→ **Action item**
Every line from the top of the records below through the one containing "camera: 30 degrees right, 10 degrees down" must be copied exactly, and the pictures must not be.

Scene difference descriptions
= = =

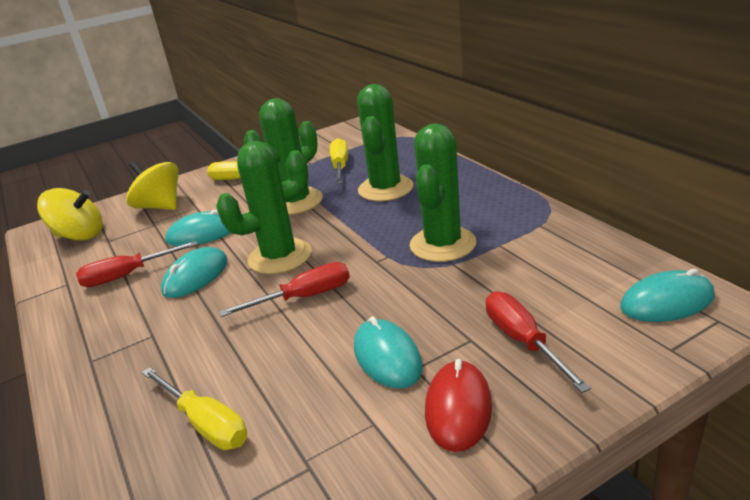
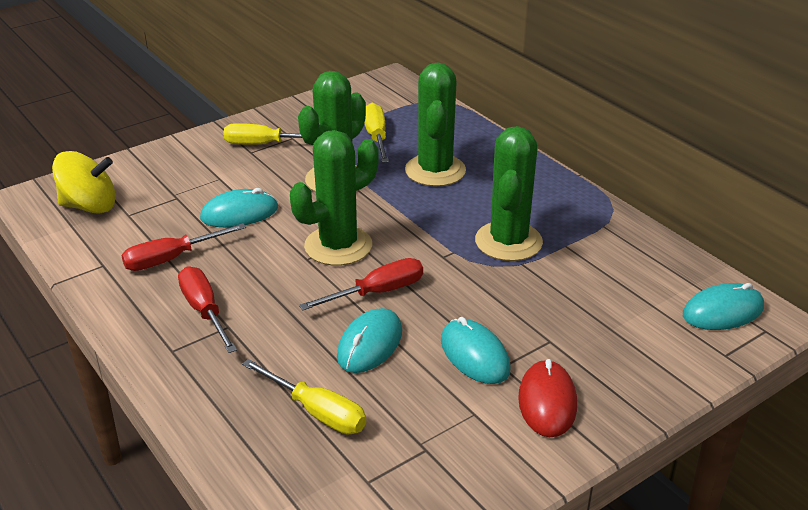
camera: 10 degrees left, 5 degrees up
(160, 206) = (174, 174): yellow spinning top -> none
(196, 276) = (251, 263): turquoise mouse -> turquoise mouse (370, 344)
(523, 341) = (597, 344): red screwdriver -> red screwdriver (204, 311)

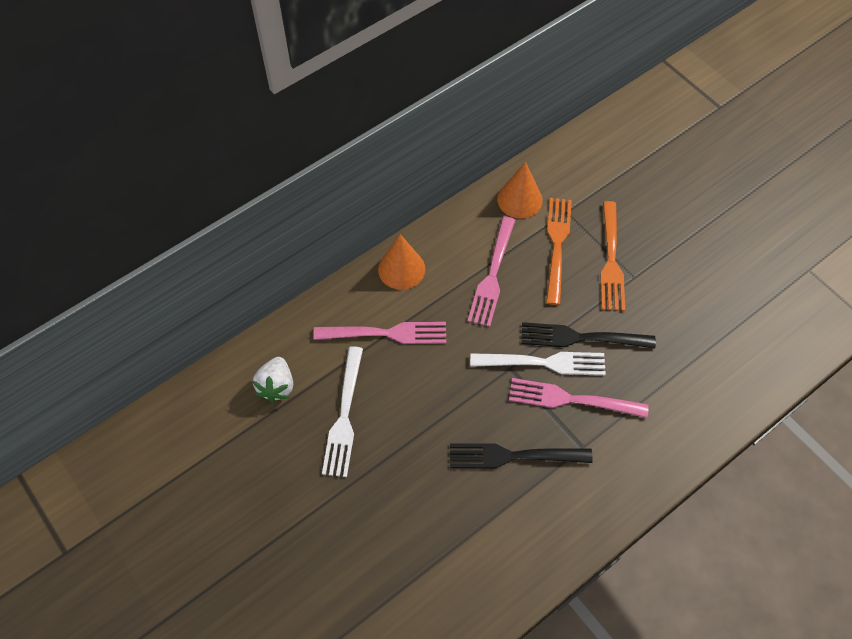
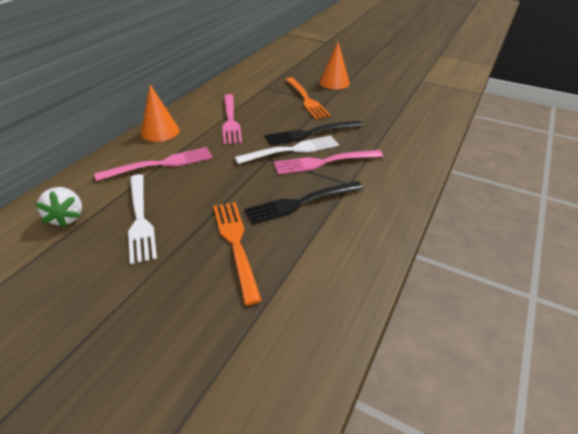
camera: 25 degrees left, 20 degrees down
(519, 199) = (231, 88): orange cone -> orange cone (334, 82)
(557, 246) = (267, 101): orange fork -> orange fork (236, 244)

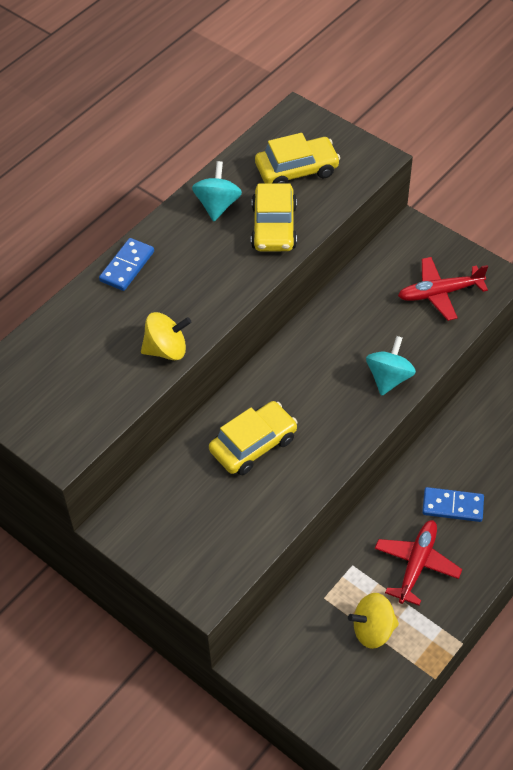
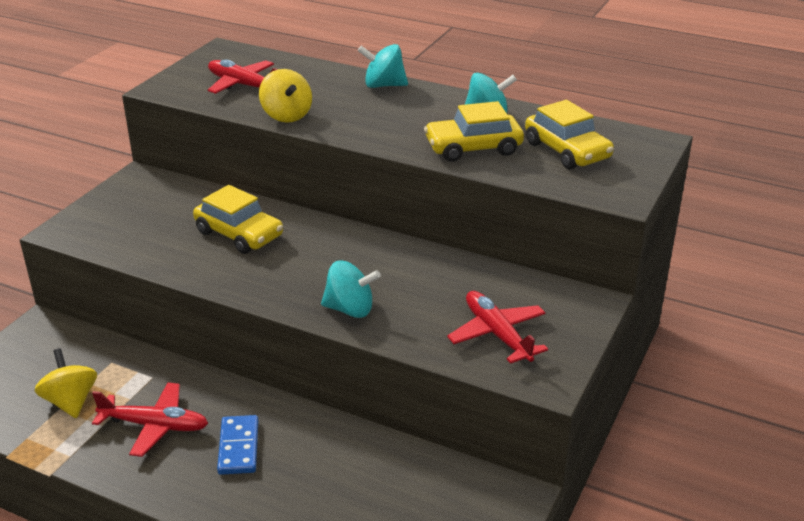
camera: 75 degrees right, 20 degrees down
(83, 378) = (243, 85): none -> red plane
(127, 266) = (383, 85): blue domino -> turquoise spinning top

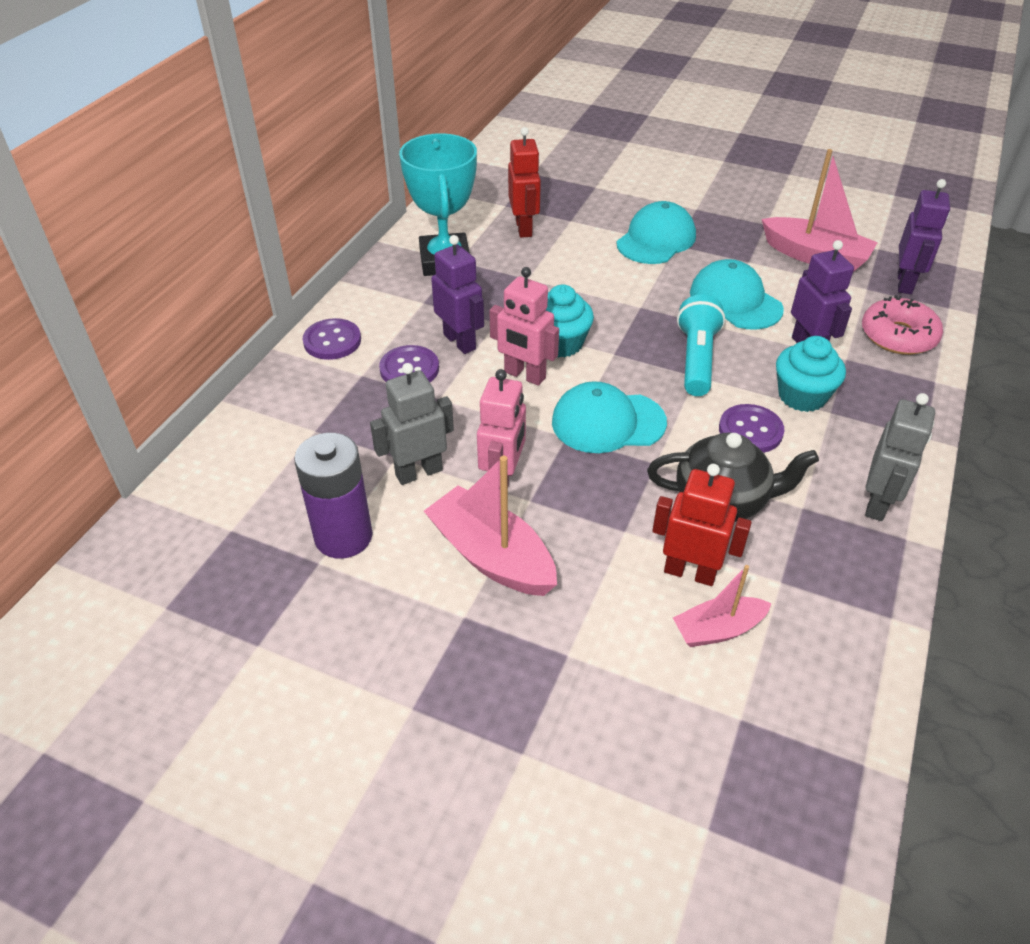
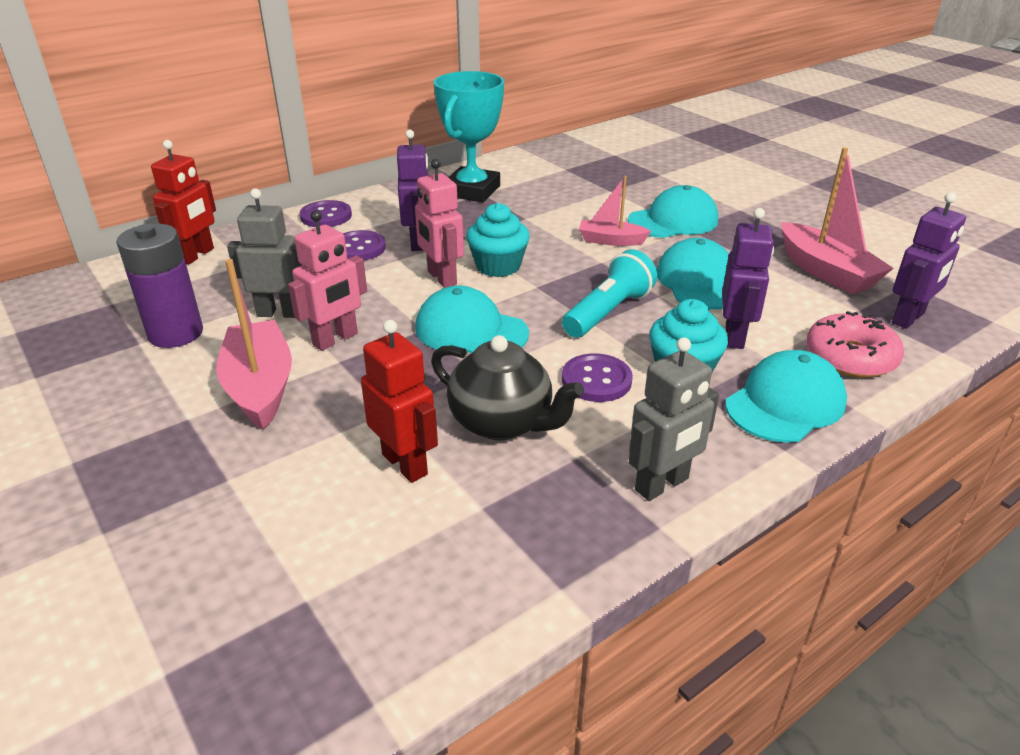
camera: 30 degrees right, 10 degrees down
(524, 228) = (563, 186): red robot -> red robot (197, 255)
(718, 629) = (374, 519): pink boat -> pink boat (611, 240)
(892, 396) = (785, 403): none -> turquoise cap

= = =

→ **Answer for the task**
camera: 10 degrees left, 5 degrees up
(160, 206) = (174, 174): yellow spinning top -> none
(196, 276) = (251, 263): turquoise mouse -> turquoise mouse (370, 344)
(523, 341) = (597, 344): red screwdriver -> red screwdriver (204, 311)

camera: 25 degrees left, 20 degrees down
(519, 199) = (231, 88): orange cone -> orange cone (334, 82)
(557, 246) = (267, 101): orange fork -> orange fork (236, 244)

camera: 75 degrees right, 20 degrees down
(83, 378) = (243, 85): none -> red plane
(127, 266) = (383, 85): blue domino -> turquoise spinning top

camera: 30 degrees right, 10 degrees down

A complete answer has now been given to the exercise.